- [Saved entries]

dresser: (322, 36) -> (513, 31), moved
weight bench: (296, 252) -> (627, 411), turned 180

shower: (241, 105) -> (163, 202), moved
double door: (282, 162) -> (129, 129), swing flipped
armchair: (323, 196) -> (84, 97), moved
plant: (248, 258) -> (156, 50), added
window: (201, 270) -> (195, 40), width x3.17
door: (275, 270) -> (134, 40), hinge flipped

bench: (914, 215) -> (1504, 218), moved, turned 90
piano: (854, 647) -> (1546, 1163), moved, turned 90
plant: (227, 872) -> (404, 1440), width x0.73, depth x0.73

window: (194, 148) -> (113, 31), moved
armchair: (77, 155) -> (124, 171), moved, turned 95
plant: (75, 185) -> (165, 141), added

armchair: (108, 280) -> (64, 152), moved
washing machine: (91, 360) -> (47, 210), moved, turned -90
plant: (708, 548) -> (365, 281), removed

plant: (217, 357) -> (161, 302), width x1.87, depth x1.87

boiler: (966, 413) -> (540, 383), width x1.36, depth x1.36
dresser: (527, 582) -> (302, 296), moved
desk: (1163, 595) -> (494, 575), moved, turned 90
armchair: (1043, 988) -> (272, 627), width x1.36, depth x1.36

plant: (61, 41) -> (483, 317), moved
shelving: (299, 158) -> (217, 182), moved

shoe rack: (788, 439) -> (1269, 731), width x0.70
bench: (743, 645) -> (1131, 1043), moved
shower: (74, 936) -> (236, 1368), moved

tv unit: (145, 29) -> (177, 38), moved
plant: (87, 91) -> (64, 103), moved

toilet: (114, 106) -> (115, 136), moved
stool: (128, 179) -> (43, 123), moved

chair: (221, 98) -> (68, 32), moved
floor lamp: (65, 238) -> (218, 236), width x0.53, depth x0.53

- [WHAT YOU SHOULD DO] Retype the records in full. Keep every line identical to the original.

- [FINISHED TASK]
dresser: (322, 36) -> (513, 31), moved
weight bench: (296, 252) -> (627, 411), turned 180

shower: (241, 105) -> (163, 202), moved
double door: (282, 162) -> (129, 129), swing flipped
armchair: (323, 196) -> (84, 97), moved
plant: (248, 258) -> (156, 50), added
window: (201, 270) -> (195, 40), width x3.17
door: (275, 270) -> (134, 40), hinge flipped

bench: (914, 215) -> (1504, 218), moved, turned 90
piano: (854, 647) -> (1546, 1163), moved, turned 90
plant: (227, 872) -> (404, 1440), width x0.73, depth x0.73

window: (194, 148) -> (113, 31), moved
armchair: (77, 155) -> (124, 171), moved, turned 95
plant: (75, 185) -> (165, 141), added

armchair: (108, 280) -> (64, 152), moved
washing machine: (91, 360) -> (47, 210), moved, turned -90
plant: (708, 548) -> (365, 281), removed

plant: (217, 357) -> (161, 302), width x1.87, depth x1.87

boiler: (966, 413) -> (540, 383), width x1.36, depth x1.36
dresser: (527, 582) -> (302, 296), moved
desk: (1163, 595) -> (494, 575), moved, turned 90
armchair: (1043, 988) -> (272, 627), width x1.36, depth x1.36

plant: (61, 41) -> (483, 317), moved
shelving: (299, 158) -> (217, 182), moved

shoe rack: (788, 439) -> (1269, 731), width x0.70
bench: (743, 645) -> (1131, 1043), moved
shower: (74, 936) -> (236, 1368), moved

tv unit: (145, 29) -> (177, 38), moved
plant: (87, 91) -> (64, 103), moved

toilet: (114, 106) -> (115, 136), moved
stool: (128, 179) -> (43, 123), moved

chair: (221, 98) -> (68, 32), moved
floor lamp: (65, 238) -> (218, 236), width x0.53, depth x0.53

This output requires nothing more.